• EXERCISE
Only the pictures are to be dropped; return all other data below exactly.
------ DATASET RECORDS ------
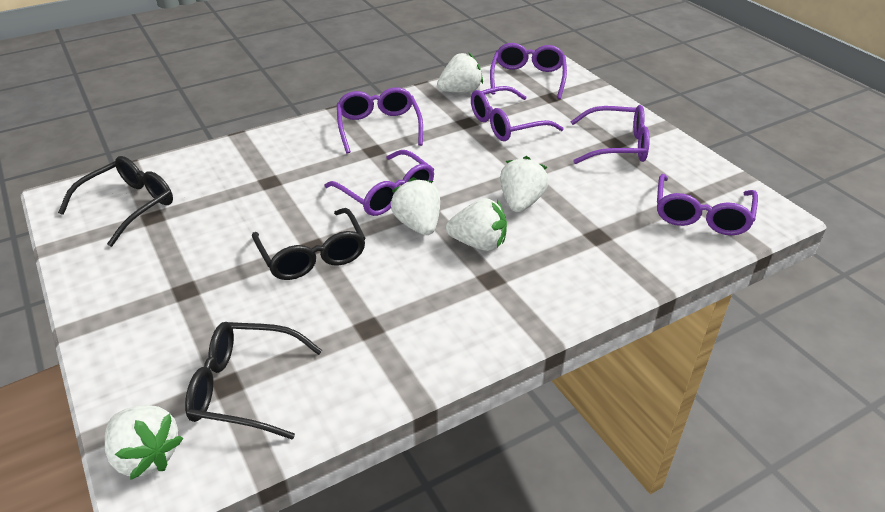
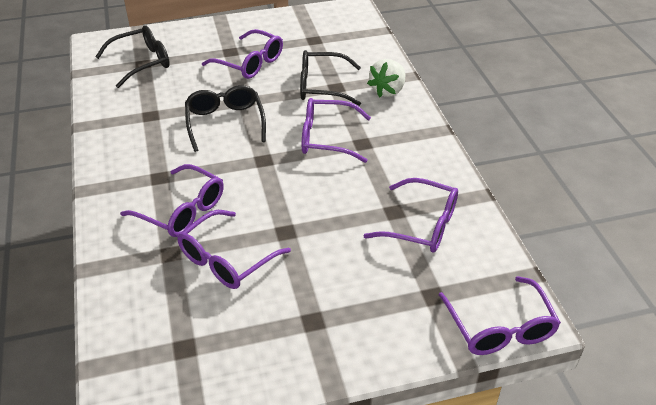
white strawberry: 5 -> 1

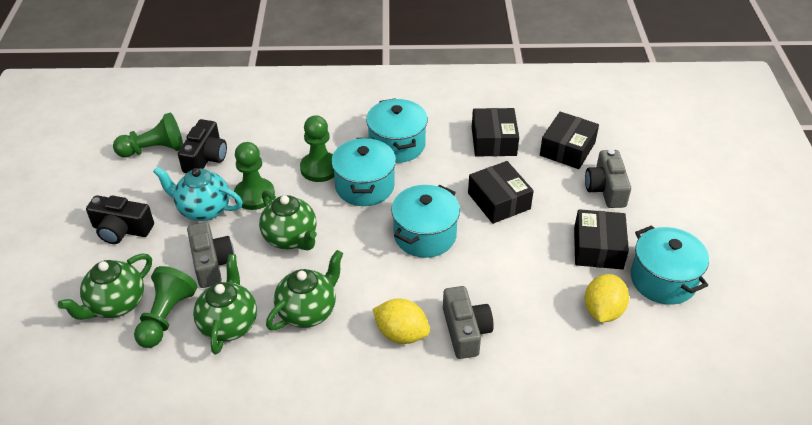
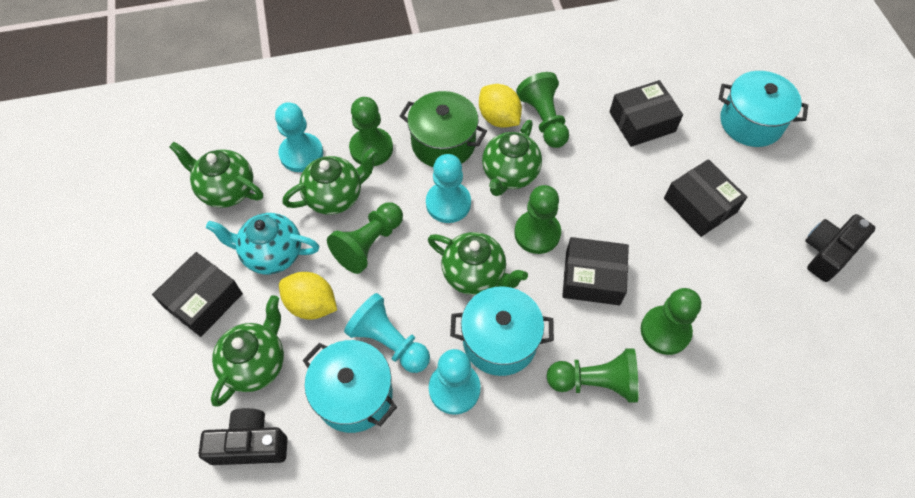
green pawn: 4 -> 6
green pot: 0 -> 1
green teapot: 4 -> 5
grey camera: 3 -> 0
turquoise pawn: 0 -> 4
turquoise pot: 4 -> 3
------
• RESPONSE
white strawberry: 5 -> 1

green pawn: 4 -> 6
green pot: 0 -> 1
green teapot: 4 -> 5
grey camera: 3 -> 0
turquoise pawn: 0 -> 4
turquoise pot: 4 -> 3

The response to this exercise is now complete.